SUPPLIED RECORDS =
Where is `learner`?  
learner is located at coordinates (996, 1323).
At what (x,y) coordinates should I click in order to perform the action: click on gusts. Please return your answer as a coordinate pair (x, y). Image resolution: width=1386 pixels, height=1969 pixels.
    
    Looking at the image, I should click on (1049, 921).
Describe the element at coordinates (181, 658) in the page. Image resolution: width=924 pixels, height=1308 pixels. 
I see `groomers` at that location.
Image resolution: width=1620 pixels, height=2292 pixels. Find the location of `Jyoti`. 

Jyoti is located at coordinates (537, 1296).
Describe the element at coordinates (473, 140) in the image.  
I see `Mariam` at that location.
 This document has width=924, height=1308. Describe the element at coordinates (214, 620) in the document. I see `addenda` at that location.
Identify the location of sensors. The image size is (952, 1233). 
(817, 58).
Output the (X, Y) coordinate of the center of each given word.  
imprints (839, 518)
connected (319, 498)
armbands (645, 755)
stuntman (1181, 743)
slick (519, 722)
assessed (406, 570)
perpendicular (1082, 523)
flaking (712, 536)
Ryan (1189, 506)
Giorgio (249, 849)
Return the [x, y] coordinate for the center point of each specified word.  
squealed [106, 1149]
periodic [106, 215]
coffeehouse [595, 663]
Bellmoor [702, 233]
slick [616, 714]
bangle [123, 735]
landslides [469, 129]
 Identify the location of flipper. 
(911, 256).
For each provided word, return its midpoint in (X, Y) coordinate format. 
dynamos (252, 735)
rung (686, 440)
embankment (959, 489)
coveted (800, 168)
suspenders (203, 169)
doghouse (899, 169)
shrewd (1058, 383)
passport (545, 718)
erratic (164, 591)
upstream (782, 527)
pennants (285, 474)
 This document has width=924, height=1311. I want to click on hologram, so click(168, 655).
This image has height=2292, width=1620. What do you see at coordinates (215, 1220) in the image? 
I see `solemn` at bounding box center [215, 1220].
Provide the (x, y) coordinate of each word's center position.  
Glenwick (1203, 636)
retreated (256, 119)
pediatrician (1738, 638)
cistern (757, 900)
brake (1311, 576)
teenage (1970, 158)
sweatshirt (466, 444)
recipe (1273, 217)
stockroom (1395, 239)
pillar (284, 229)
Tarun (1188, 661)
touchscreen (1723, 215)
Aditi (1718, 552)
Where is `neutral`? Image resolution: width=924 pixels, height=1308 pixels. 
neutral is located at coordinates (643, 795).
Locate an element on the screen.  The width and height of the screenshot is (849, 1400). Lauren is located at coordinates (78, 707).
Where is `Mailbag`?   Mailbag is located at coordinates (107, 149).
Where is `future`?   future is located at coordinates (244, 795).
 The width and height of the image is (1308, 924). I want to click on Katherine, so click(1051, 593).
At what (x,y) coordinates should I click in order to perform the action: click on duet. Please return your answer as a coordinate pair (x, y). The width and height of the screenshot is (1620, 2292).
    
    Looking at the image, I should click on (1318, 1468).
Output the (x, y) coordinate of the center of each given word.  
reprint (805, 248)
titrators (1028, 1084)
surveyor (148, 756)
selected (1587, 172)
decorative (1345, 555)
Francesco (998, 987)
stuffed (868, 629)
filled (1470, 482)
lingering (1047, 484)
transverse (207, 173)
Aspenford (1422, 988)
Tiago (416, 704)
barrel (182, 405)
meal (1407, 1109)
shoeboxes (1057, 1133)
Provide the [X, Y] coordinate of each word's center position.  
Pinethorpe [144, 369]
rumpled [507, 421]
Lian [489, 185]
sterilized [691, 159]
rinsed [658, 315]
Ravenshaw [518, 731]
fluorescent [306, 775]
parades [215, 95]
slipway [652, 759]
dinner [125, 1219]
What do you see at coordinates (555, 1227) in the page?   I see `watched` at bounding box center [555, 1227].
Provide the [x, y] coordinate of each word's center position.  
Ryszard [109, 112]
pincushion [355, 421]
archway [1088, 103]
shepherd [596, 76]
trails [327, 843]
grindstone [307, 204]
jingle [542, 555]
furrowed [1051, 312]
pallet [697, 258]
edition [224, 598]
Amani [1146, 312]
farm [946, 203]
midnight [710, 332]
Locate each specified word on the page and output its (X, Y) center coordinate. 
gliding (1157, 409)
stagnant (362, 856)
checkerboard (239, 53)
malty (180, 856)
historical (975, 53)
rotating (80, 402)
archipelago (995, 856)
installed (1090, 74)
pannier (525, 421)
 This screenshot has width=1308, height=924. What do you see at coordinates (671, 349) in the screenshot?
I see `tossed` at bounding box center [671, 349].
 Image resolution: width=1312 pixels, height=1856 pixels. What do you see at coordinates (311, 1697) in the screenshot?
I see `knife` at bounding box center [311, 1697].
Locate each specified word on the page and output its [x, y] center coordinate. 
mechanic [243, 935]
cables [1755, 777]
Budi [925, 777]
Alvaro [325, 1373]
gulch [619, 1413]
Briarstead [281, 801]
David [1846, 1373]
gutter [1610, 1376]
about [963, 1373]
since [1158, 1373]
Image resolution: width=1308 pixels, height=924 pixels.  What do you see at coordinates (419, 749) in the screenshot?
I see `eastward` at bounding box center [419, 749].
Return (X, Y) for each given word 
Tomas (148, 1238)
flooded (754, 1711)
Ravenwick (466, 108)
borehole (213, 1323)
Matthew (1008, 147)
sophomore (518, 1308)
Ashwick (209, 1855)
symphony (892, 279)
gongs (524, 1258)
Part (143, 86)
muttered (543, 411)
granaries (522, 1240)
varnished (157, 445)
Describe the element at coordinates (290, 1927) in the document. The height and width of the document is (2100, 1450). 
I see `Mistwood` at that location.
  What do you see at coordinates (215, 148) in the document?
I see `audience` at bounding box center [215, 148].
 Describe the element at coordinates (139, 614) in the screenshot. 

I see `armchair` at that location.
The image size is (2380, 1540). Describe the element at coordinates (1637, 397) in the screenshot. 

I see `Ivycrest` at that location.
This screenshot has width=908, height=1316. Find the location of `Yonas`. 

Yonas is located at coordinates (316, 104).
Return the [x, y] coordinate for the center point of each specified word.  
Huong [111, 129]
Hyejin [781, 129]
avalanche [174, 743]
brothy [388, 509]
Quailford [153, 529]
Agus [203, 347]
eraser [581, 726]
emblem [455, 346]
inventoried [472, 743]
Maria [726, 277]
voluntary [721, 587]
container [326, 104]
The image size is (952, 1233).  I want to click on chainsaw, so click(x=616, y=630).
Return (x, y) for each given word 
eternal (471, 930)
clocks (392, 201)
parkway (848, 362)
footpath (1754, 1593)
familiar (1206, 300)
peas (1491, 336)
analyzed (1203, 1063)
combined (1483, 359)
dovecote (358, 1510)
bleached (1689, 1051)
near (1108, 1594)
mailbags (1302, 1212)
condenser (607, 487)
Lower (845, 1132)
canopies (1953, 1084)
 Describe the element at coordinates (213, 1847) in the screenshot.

TASK = Format every line of the entries above as a numbered list, leaving out blank lines.

THE RESULT =
1. Where is `learner`?  
2. learner is located at coordinates (996, 1323).
3. At what (x,y) coordinates should I click in order to perform the action: click on gusts. Please return your answer as a coordinate pair (x, y). Image resolution: width=1386 pixels, height=1969 pixels.
4.     Looking at the image, I should click on (1049, 921).
5. Describe the element at coordinates (181, 658) in the page. Image resolution: width=924 pixels, height=1308 pixels. 
6. I see `groomers` at that location.
7. Image resolution: width=1620 pixels, height=2292 pixels. Find the location of `Jyoti`. 
8. Jyoti is located at coordinates (537, 1296).
9. Describe the element at coordinates (473, 140) in the image.  
10. I see `Mariam` at that location.
11.  This document has width=924, height=1308. Describe the element at coordinates (214, 620) in the document. I see `addenda` at that location.
12. Identify the location of sensors. The image size is (952, 1233). 
13. (817, 58).
14. Output the (X, Y) coordinate of the center of each given word.  
15. imprints (839, 518)
16. connected (319, 498)
17. armbands (645, 755)
18. stuntman (1181, 743)
19. slick (519, 722)
20. assessed (406, 570)
21. perpendicular (1082, 523)
22. flaking (712, 536)
23. Ryan (1189, 506)
24. Giorgio (249, 849)
25. Return the [x, y] coordinate for the center point of each specified word.  
26. squealed [106, 1149]
27. periodic [106, 215]
28. coffeehouse [595, 663]
29. Bellmoor [702, 233]
30. slick [616, 714]
31. bangle [123, 735]
32. landslides [469, 129]
33.  Identify the location of flipper. 
34. (911, 256).
35. For each provided word, return its midpoint in (X, Y) coordinate format. 
36. dynamos (252, 735)
37. rung (686, 440)
38. embankment (959, 489)
39. coveted (800, 168)
40. suspenders (203, 169)
41. doghouse (899, 169)
42. shrewd (1058, 383)
43. passport (545, 718)
44. erratic (164, 591)
45. upstream (782, 527)
46. pennants (285, 474)
47.  This document has width=924, height=1311. I want to click on hologram, so click(168, 655).
48. This image has height=2292, width=1620. What do you see at coordinates (215, 1220) in the image? 
49. I see `solemn` at bounding box center [215, 1220].
50. Provide the (x, y) coordinate of each word's center position.  
51. Glenwick (1203, 636)
52. retreated (256, 119)
53. pediatrician (1738, 638)
54. cistern (757, 900)
55. brake (1311, 576)
56. teenage (1970, 158)
57. sweatshirt (466, 444)
58. recipe (1273, 217)
59. stockroom (1395, 239)
60. pillar (284, 229)
61. Tarun (1188, 661)
62. touchscreen (1723, 215)
63. Aditi (1718, 552)
64. Where is `neutral`? Image resolution: width=924 pixels, height=1308 pixels. 
65. neutral is located at coordinates (643, 795).
66. Locate an element on the screen.  The width and height of the screenshot is (849, 1400). Lauren is located at coordinates (78, 707).
67. Where is `Mailbag`?   Mailbag is located at coordinates (107, 149).
68. Where is `future`?   future is located at coordinates (244, 795).
69.  The width and height of the image is (1308, 924). I want to click on Katherine, so click(1051, 593).
70. At what (x,y) coordinates should I click in order to perform the action: click on duet. Please return your answer as a coordinate pair (x, y). The width and height of the screenshot is (1620, 2292).
71.     Looking at the image, I should click on (1318, 1468).
72. Output the (x, y) coordinate of the center of each given word.  
73. reprint (805, 248)
74. titrators (1028, 1084)
75. surveyor (148, 756)
76. selected (1587, 172)
77. decorative (1345, 555)
78. Francesco (998, 987)
79. stuffed (868, 629)
80. filled (1470, 482)
81. lingering (1047, 484)
82. transverse (207, 173)
83. Aspenford (1422, 988)
84. Tiago (416, 704)
85. barrel (182, 405)
86. meal (1407, 1109)
87. shoeboxes (1057, 1133)
88. Provide the [X, Y] coordinate of each word's center position.  
89. Pinethorpe [144, 369]
90. rumpled [507, 421]
91. Lian [489, 185]
92. sterilized [691, 159]
93. rinsed [658, 315]
94. Ravenshaw [518, 731]
95. fluorescent [306, 775]
96. parades [215, 95]
97. slipway [652, 759]
98. dinner [125, 1219]
99. What do you see at coordinates (555, 1227) in the page?   I see `watched` at bounding box center [555, 1227].
100. Provide the [x, y] coordinate of each word's center position.  
101. Ryszard [109, 112]
102. pincushion [355, 421]
103. archway [1088, 103]
104. shepherd [596, 76]
105. trails [327, 843]
106. grindstone [307, 204]
107. jingle [542, 555]
108. furrowed [1051, 312]
109. pallet [697, 258]
110. edition [224, 598]
111. Amani [1146, 312]
112. farm [946, 203]
113. midnight [710, 332]
114. Locate each specified word on the page and output its (X, Y) center coordinate. 
115. gliding (1157, 409)
116. stagnant (362, 856)
117. checkerboard (239, 53)
118. malty (180, 856)
119. historical (975, 53)
120. rotating (80, 402)
121. archipelago (995, 856)
122. installed (1090, 74)
123. pannier (525, 421)
124.  This screenshot has width=1308, height=924. What do you see at coordinates (671, 349) in the screenshot?
125. I see `tossed` at bounding box center [671, 349].
126.  Image resolution: width=1312 pixels, height=1856 pixels. What do you see at coordinates (311, 1697) in the screenshot?
127. I see `knife` at bounding box center [311, 1697].
128. Locate each specified word on the page and output its [x, y] center coordinate. 
129. mechanic [243, 935]
130. cables [1755, 777]
131. Budi [925, 777]
132. Alvaro [325, 1373]
133. gulch [619, 1413]
134. Briarstead [281, 801]
135. David [1846, 1373]
136. gutter [1610, 1376]
137. about [963, 1373]
138. since [1158, 1373]
139. Image resolution: width=1308 pixels, height=924 pixels.  What do you see at coordinates (419, 749) in the screenshot?
140. I see `eastward` at bounding box center [419, 749].
141. Return (X, Y) for each given word 
142. Tomas (148, 1238)
143. flooded (754, 1711)
144. Ravenwick (466, 108)
145. borehole (213, 1323)
146. Matthew (1008, 147)
147. sophomore (518, 1308)
148. Ashwick (209, 1855)
149. symphony (892, 279)
150. gongs (524, 1258)
151. Part (143, 86)
152. muttered (543, 411)
153. granaries (522, 1240)
154. varnished (157, 445)
155. Describe the element at coordinates (290, 1927) in the document. The height and width of the document is (2100, 1450). 
156. I see `Mistwood` at that location.
157.   What do you see at coordinates (215, 148) in the document?
158. I see `audience` at bounding box center [215, 148].
159.  Describe the element at coordinates (139, 614) in the screenshot. 
160. I see `armchair` at that location.
161. The image size is (2380, 1540). Describe the element at coordinates (1637, 397) in the screenshot. 
162. I see `Ivycrest` at that location.
163. This screenshot has width=908, height=1316. Find the location of `Yonas`. 
164. Yonas is located at coordinates (316, 104).
165. Return the [x, y] coordinate for the center point of each specified word.  
166. Huong [111, 129]
167. Hyejin [781, 129]
168. avalanche [174, 743]
169. brothy [388, 509]
170. Quailford [153, 529]
171. Agus [203, 347]
172. eraser [581, 726]
173. emblem [455, 346]
174. inventoried [472, 743]
175. Maria [726, 277]
176. voluntary [721, 587]
177. container [326, 104]
178. The image size is (952, 1233).  I want to click on chainsaw, so click(x=616, y=630).
179. Return (x, y) for each given word 
180. eternal (471, 930)
181. clocks (392, 201)
182. parkway (848, 362)
183. footpath (1754, 1593)
184. familiar (1206, 300)
185. peas (1491, 336)
186. analyzed (1203, 1063)
187. combined (1483, 359)
188. dovecote (358, 1510)
189. bleached (1689, 1051)
190. near (1108, 1594)
191. mailbags (1302, 1212)
192. condenser (607, 487)
193. Lower (845, 1132)
194. canopies (1953, 1084)
195.  Describe the element at coordinates (213, 1847) in the screenshot.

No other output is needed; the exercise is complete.